▶ WORK REQUIRED: Could you retype every line below exactly, omitting the images?

▶ INFORMATION SHOWN:
○ ○ ○
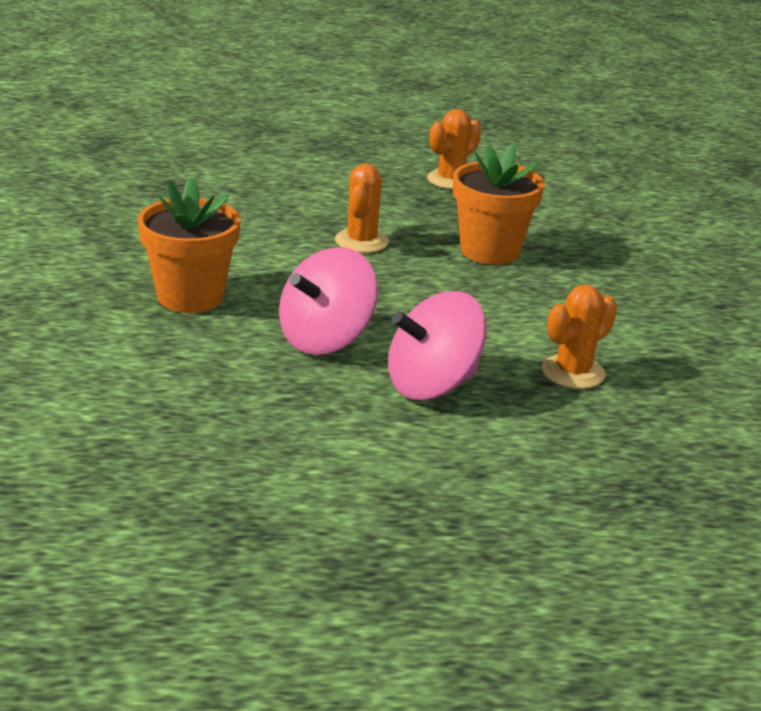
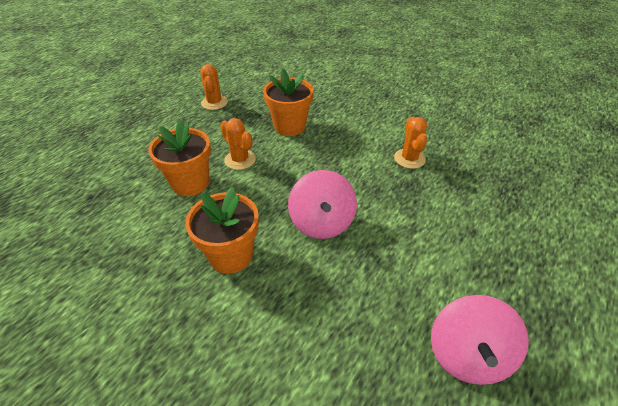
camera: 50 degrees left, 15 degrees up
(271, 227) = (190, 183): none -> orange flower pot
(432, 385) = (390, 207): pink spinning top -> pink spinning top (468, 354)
○ ○ ○
▶ SOLUTION FOR THIS EXERCISE:
camera: 50 degrees left, 15 degrees up
(271, 227) = (190, 183): none -> orange flower pot
(432, 385) = (390, 207): pink spinning top -> pink spinning top (468, 354)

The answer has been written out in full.